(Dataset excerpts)
· · · · · · ·

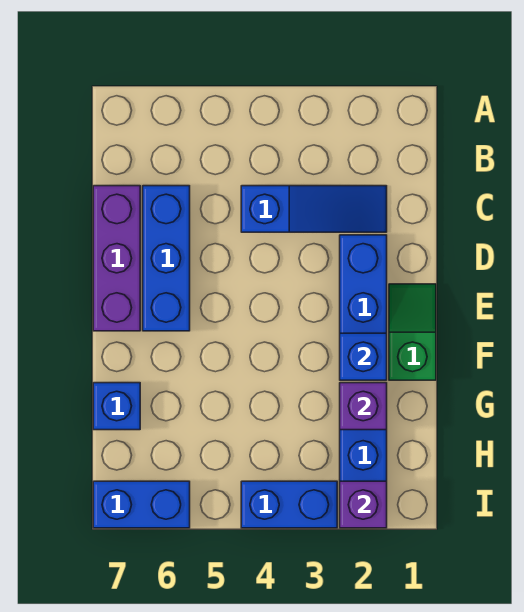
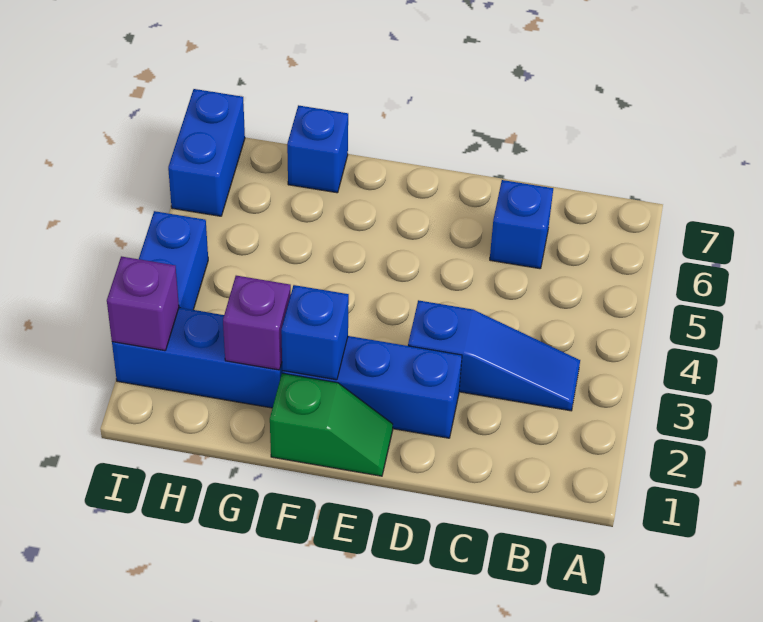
blue 1x3 slope [241,186,387,232] -> blue 1x3 slope turned to [408,300,580,411]
blue 1x3 brick [143,186,190,331] -> blue 1x1 brick [490,180,553,269]
purple 1x3 brick [93,186,140,331] -> none

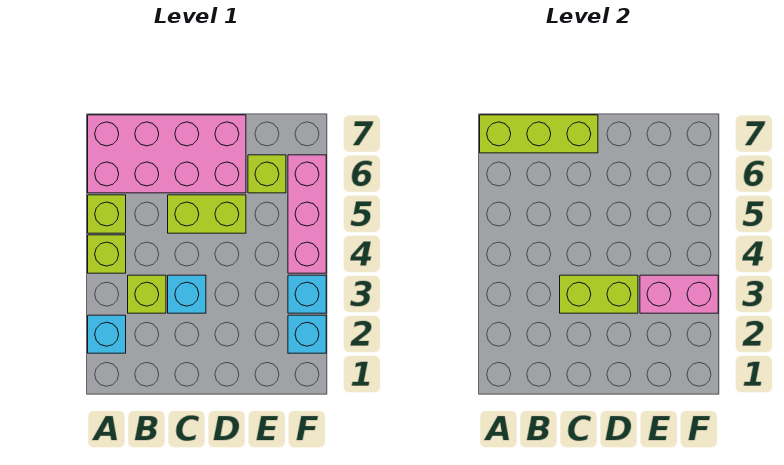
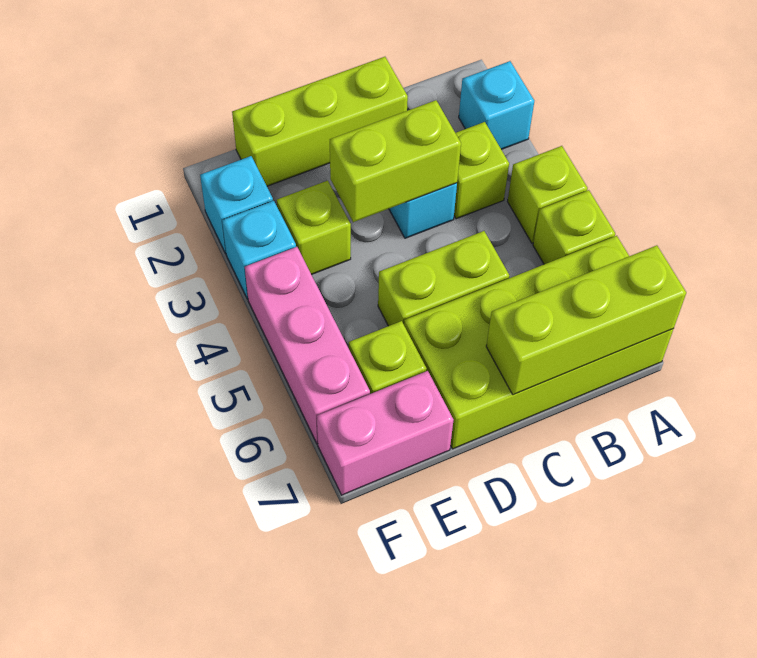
pink 2x4 brick [88,115,246,193] -> lime 2x4 brick [404,236,673,449]
none -> lime 1x3 brick [232,57,408,186]
none -> lime 1x1 brick [277,181,351,275]
pink 1x2 brick [640,275,718,313] -> pink 1x2 brick moved to [317,371,453,495]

· · · · · · ·

• [TASK DIRECTIONS]:
From the line containing "pink 2x4 brick" to the final line of the data, repeat each line exactly. Include both ends.

• [FINISHED EXERCISE]:
pink 2x4 brick [88,115,246,193] -> lime 2x4 brick [404,236,673,449]
none -> lime 1x3 brick [232,57,408,186]
none -> lime 1x1 brick [277,181,351,275]
pink 1x2 brick [640,275,718,313] -> pink 1x2 brick moved to [317,371,453,495]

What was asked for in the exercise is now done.